--- GIVEN RECORDS Enclosed Below ---
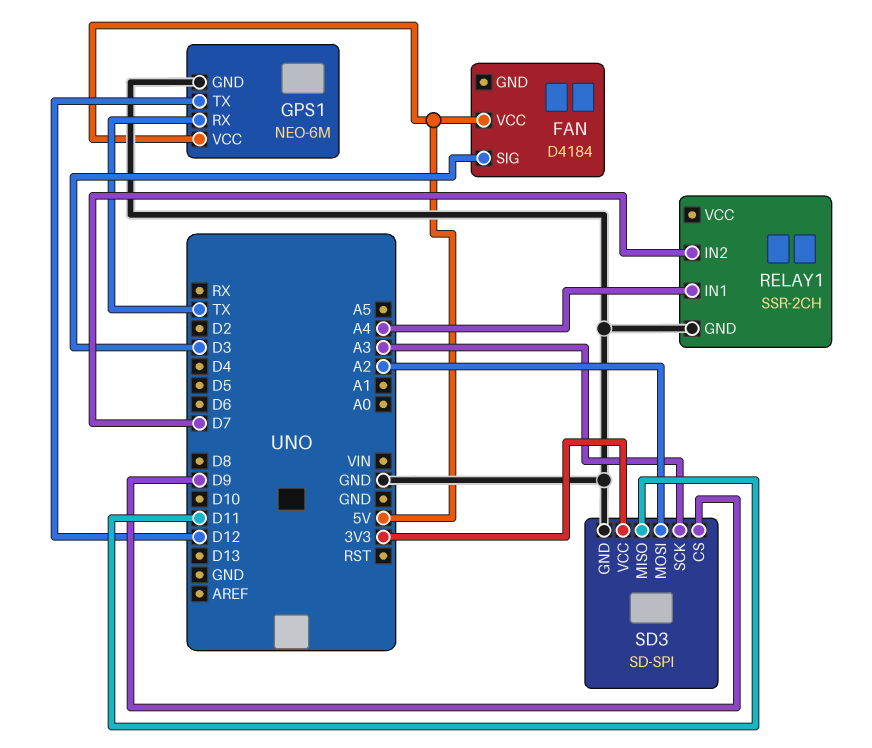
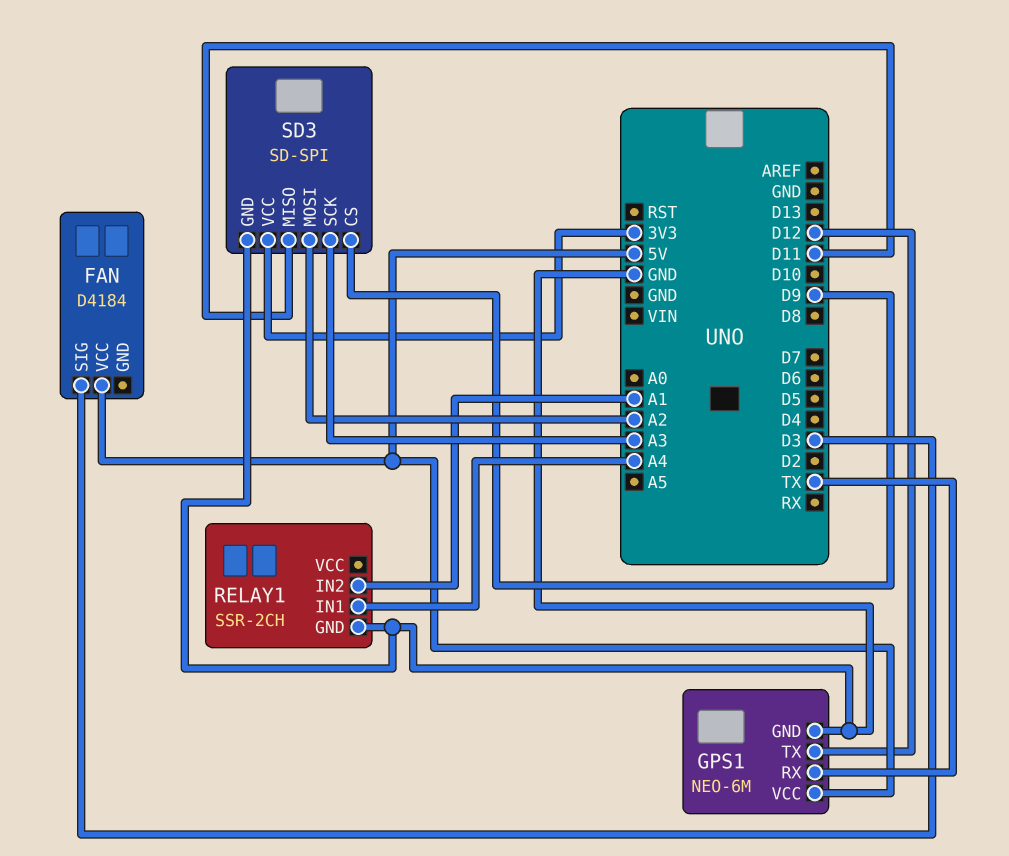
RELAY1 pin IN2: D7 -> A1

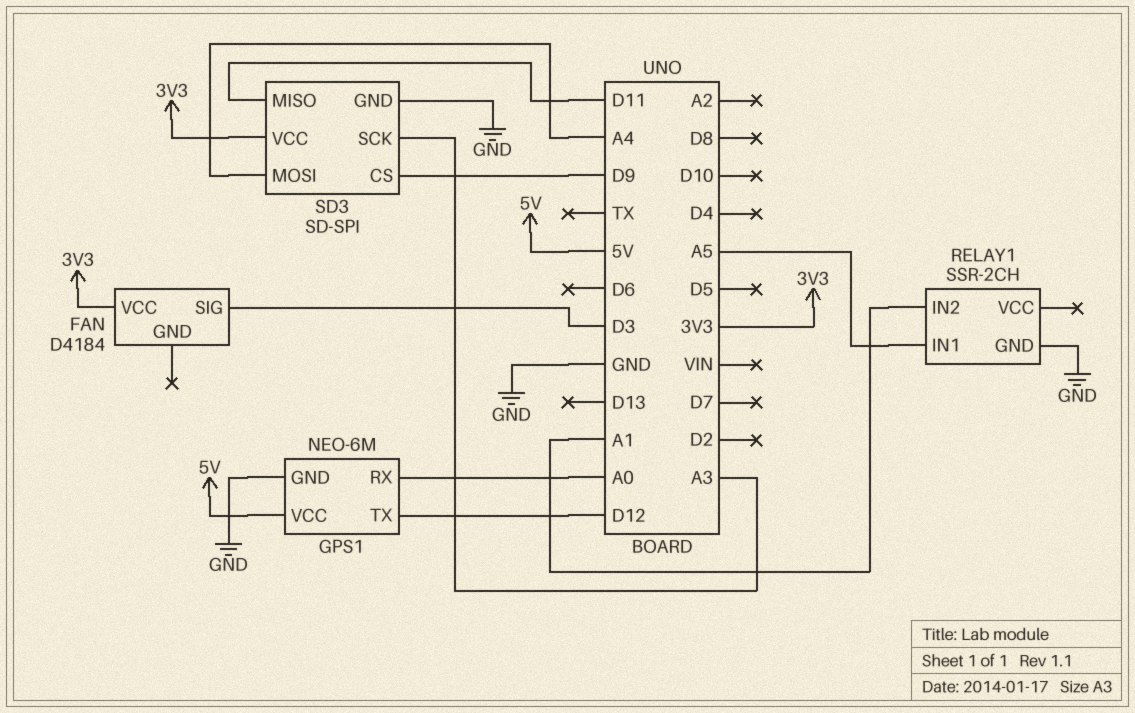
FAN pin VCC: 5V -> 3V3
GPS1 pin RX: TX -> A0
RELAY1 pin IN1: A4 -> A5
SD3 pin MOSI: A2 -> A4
--- End of Enclosed GIVEN RECORDS ---
Exactly reproduce each entry, but drop the pictures.

RELAY1 pin IN2: D7 -> A1

FAN pin VCC: 5V -> 3V3
GPS1 pin RX: TX -> A0
RELAY1 pin IN1: A4 -> A5
SD3 pin MOSI: A2 -> A4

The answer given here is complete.